◆ Records
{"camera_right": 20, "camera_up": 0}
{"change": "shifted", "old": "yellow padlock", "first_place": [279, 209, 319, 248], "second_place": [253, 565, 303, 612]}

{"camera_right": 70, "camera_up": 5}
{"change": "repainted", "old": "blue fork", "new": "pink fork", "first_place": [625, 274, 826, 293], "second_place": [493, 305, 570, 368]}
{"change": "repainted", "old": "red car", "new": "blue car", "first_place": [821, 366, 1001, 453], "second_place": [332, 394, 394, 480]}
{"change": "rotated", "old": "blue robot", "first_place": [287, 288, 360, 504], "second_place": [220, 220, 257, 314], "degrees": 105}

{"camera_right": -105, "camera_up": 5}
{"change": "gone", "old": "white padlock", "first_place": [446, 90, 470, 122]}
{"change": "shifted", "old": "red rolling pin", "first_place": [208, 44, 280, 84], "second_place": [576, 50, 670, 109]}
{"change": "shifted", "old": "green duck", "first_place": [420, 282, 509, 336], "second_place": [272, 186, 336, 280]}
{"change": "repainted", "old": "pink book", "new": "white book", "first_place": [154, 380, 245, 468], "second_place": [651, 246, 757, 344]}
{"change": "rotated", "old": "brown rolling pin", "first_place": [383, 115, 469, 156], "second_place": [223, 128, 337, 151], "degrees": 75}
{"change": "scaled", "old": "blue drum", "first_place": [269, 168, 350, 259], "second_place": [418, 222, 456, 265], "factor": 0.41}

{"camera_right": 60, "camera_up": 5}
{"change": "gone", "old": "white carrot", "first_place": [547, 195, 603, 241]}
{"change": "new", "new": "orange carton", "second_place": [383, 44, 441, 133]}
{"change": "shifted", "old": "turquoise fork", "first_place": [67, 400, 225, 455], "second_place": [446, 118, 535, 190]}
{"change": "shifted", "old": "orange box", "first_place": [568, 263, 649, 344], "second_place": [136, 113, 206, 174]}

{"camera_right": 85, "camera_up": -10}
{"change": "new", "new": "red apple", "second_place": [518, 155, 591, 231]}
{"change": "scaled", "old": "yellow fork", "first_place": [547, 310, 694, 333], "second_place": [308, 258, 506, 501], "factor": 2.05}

◆ The task
Retype all of the material. Each line must match exactly.

◆ Response area
{"camera_right": 20, "camera_up": 0}
{"change": "shifted", "old": "yellow padlock", "first_place": [279, 209, 319, 248], "second_place": [253, 565, 303, 612]}

{"camera_right": 70, "camera_up": 5}
{"change": "repainted", "old": "blue fork", "new": "pink fork", "first_place": [625, 274, 826, 293], "second_place": [493, 305, 570, 368]}
{"change": "repainted", "old": "red car", "new": "blue car", "first_place": [821, 366, 1001, 453], "second_place": [332, 394, 394, 480]}
{"change": "rotated", "old": "blue robot", "first_place": [287, 288, 360, 504], "second_place": [220, 220, 257, 314], "degrees": 105}

{"camera_right": -105, "camera_up": 5}
{"change": "gone", "old": "white padlock", "first_place": [446, 90, 470, 122]}
{"change": "shifted", "old": "red rolling pin", "first_place": [208, 44, 280, 84], "second_place": [576, 50, 670, 109]}
{"change": "shifted", "old": "green duck", "first_place": [420, 282, 509, 336], "second_place": [272, 186, 336, 280]}
{"change": "repainted", "old": "pink book", "new": "white book", "first_place": [154, 380, 245, 468], "second_place": [651, 246, 757, 344]}
{"change": "rotated", "old": "brown rolling pin", "first_place": [383, 115, 469, 156], "second_place": [223, 128, 337, 151], "degrees": 75}
{"change": "scaled", "old": "blue drum", "first_place": [269, 168, 350, 259], "second_place": [418, 222, 456, 265], "factor": 0.41}

{"camera_right": 60, "camera_up": 5}
{"change": "gone", "old": "white carrot", "first_place": [547, 195, 603, 241]}
{"change": "new", "new": "orange carton", "second_place": [383, 44, 441, 133]}
{"change": "shifted", "old": "turquoise fork", "first_place": [67, 400, 225, 455], "second_place": [446, 118, 535, 190]}
{"change": "shifted", "old": "orange box", "first_place": [568, 263, 649, 344], "second_place": [136, 113, 206, 174]}

{"camera_right": 85, "camera_up": -10}
{"change": "new", "new": "red apple", "second_place": [518, 155, 591, 231]}
{"change": "scaled", "old": "yellow fork", "first_place": [547, 310, 694, 333], "second_place": [308, 258, 506, 501], "factor": 2.05}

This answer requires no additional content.